=== Instructions to follow ===
Retype the whole listing exactly. Leave out pictures.

=== Supplied information ===

%%

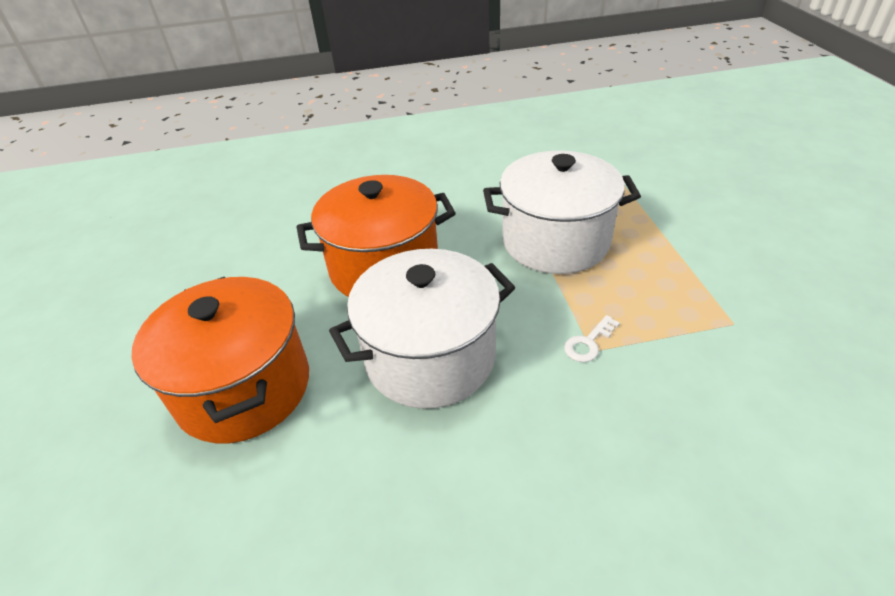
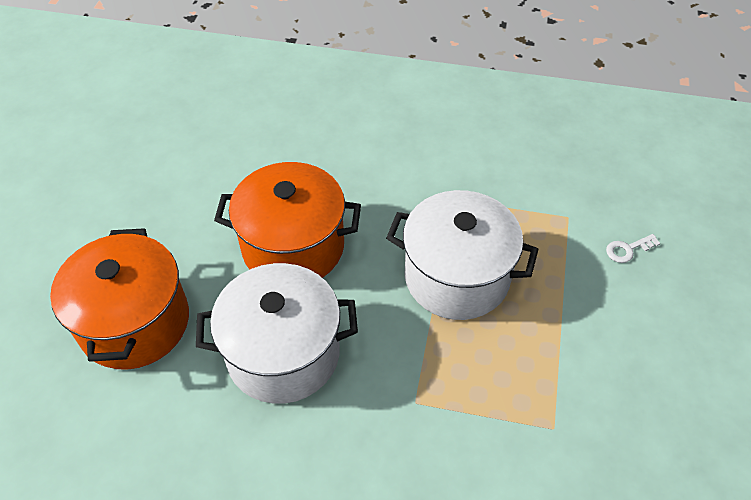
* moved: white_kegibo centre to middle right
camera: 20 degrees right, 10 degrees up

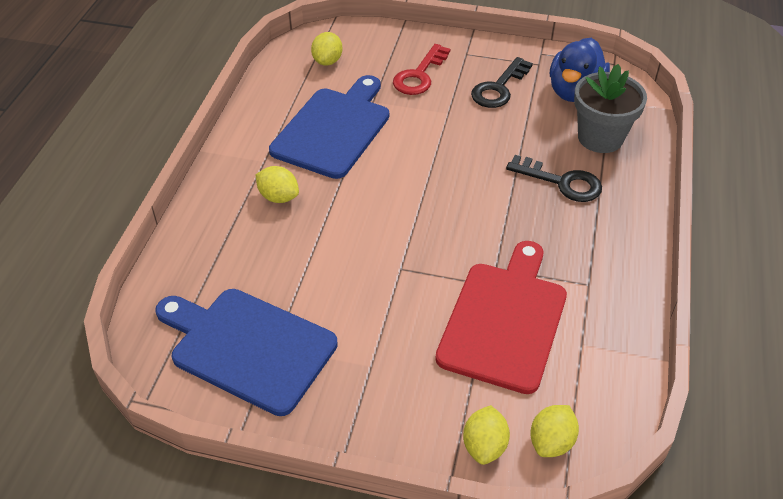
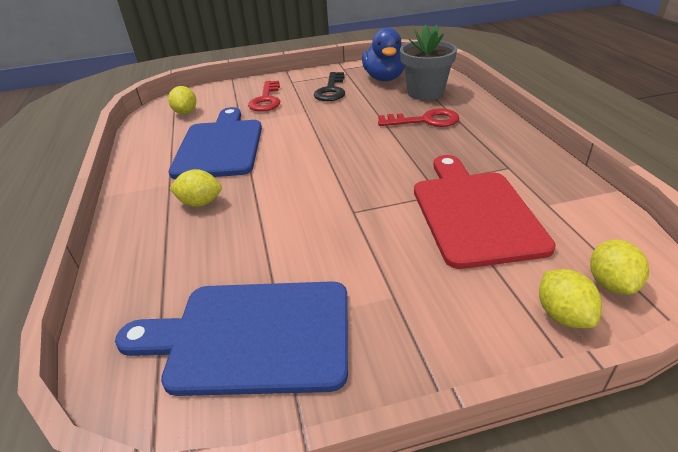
* recoloured: black_kegibo (2nd from left) middle right to red_kegibo (2nd from left) top centre
camera: 25 degrees left, 10 degrees down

%%

=== Answer section ===
* moved: white_kegibo centre to middle right
camera: 20 degrees right, 10 degrees up

* recoloured: black_kegibo (2nd from left) middle right to red_kegibo (2nd from left) top centre
camera: 25 degrees left, 10 degrees down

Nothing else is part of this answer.